> **Exercise instructions**: All that is needed is the line containing "none -> orange brick D3:F3 level 2" and the lines after it to the end of the material, written out exactly, pictures left aside.
• • • • •
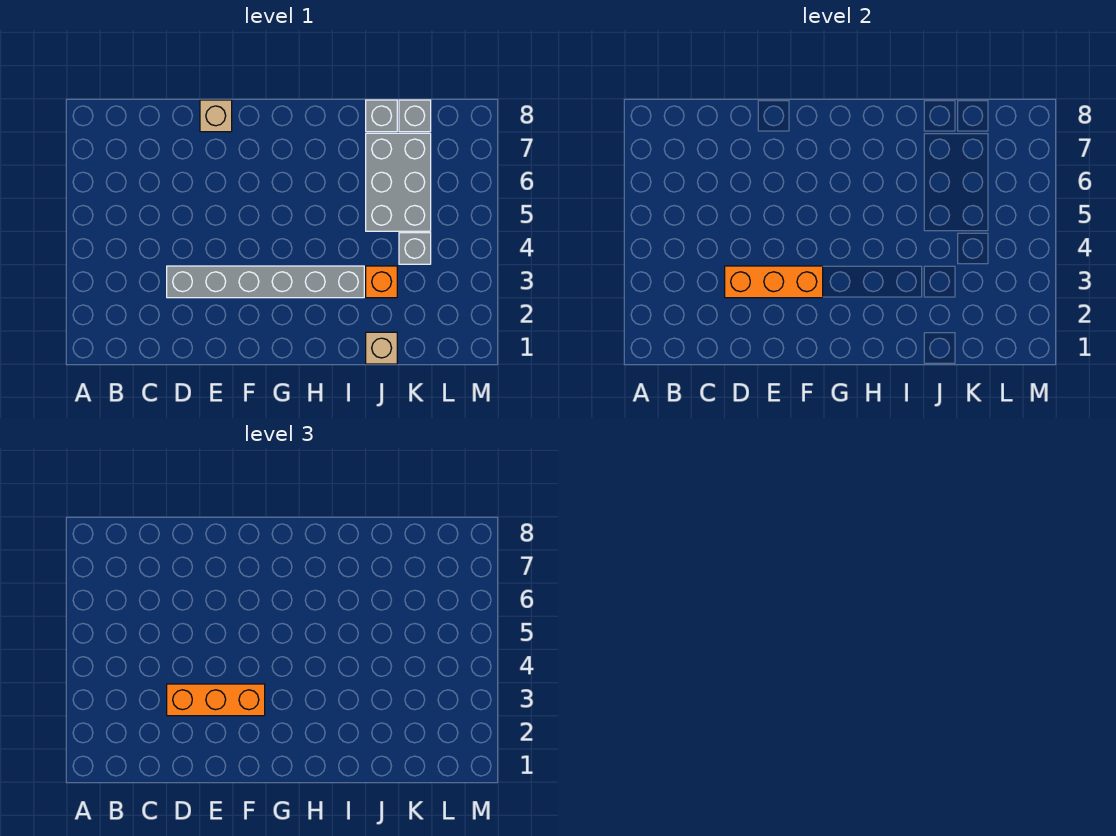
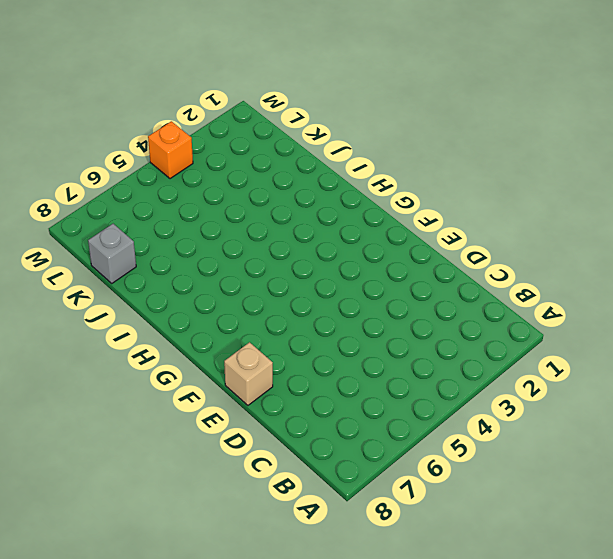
orange brick M4 level 1 -> orange brick J3 level 1
none -> grey brick D3:I3 level 1
none -> tan brick J1 level 1

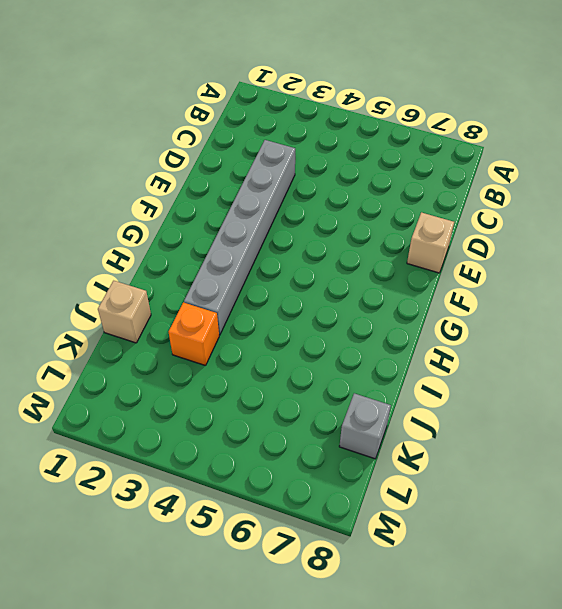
none -> grey brick J5:K7 level 1
none -> grey brick J8 level 1

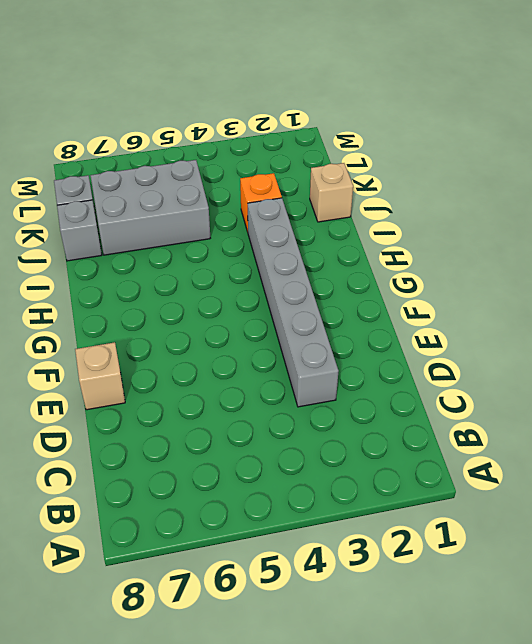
none -> grey brick K4 level 1
none -> orange brick D3:F3 level 2

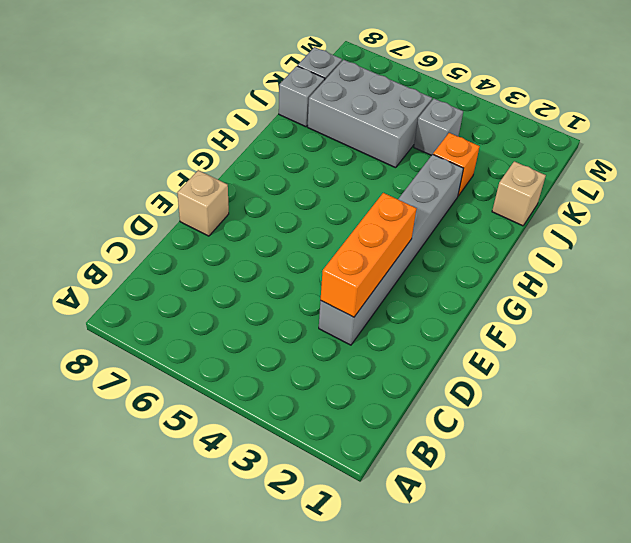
none -> orange brick D3:F3 level 3

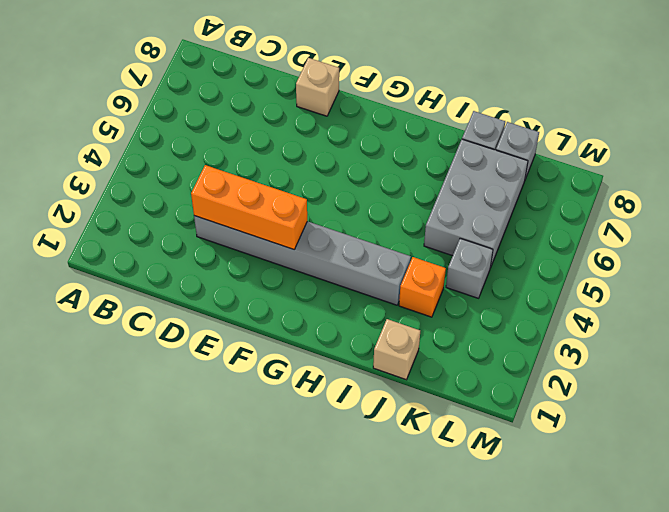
none -> orange brick D3:F3 level 3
• • • • •
> **Result for this task**:
none -> orange brick D3:F3 level 2

none -> orange brick D3:F3 level 3

none -> orange brick D3:F3 level 3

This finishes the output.